Copy out exactly the lines below that run from the one holding "green brick E6:E7" to the one holding "cyan brick F12:G12", keeping both of those lines and no others.

◆ Data for this exercise:
☆ ☆ ☆ ☆ ☆

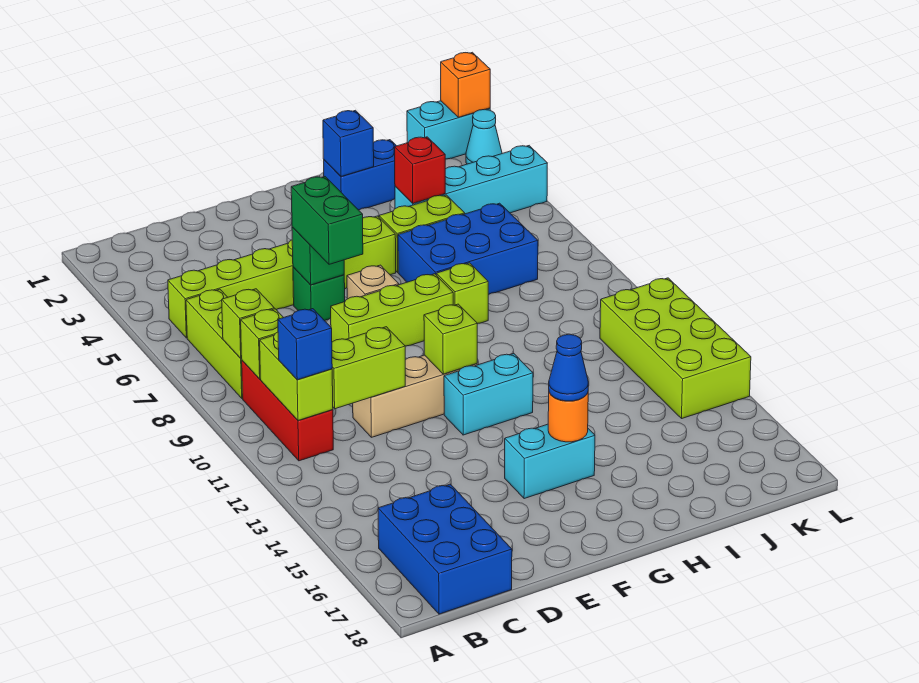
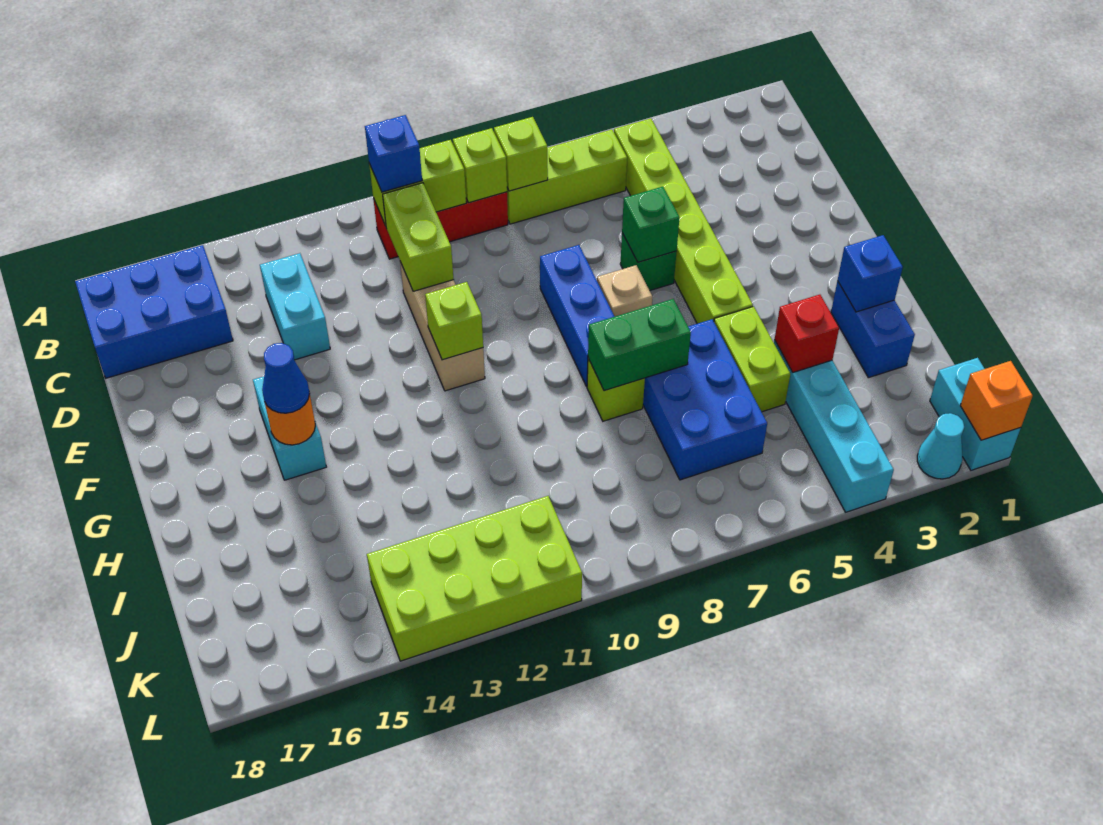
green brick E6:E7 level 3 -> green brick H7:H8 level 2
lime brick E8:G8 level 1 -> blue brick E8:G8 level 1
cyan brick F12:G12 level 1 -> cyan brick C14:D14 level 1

☆ ☆ ☆ ☆ ☆

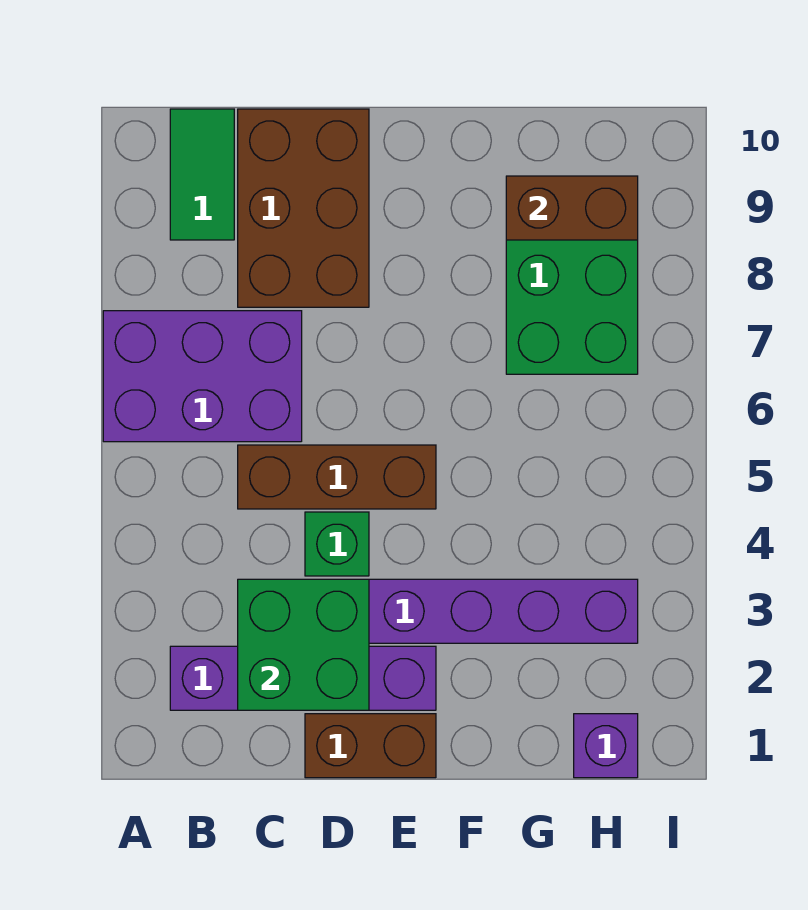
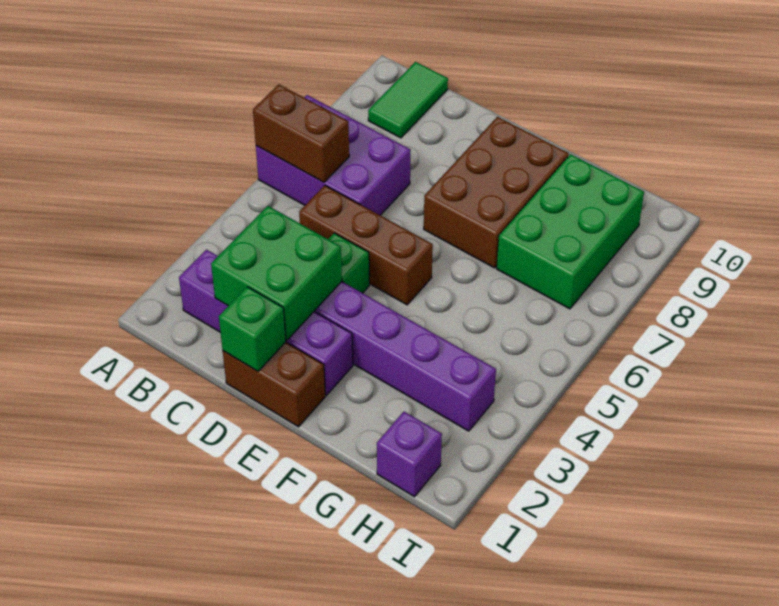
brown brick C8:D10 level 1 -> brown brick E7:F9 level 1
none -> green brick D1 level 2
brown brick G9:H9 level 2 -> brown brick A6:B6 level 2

☆ ☆ ☆ ☆ ☆

◆ Response box:
green brick E6:E7 level 3 -> green brick H7:H8 level 2
lime brick E8:G8 level 1 -> blue brick E8:G8 level 1
cyan brick F12:G12 level 1 -> cyan brick C14:D14 level 1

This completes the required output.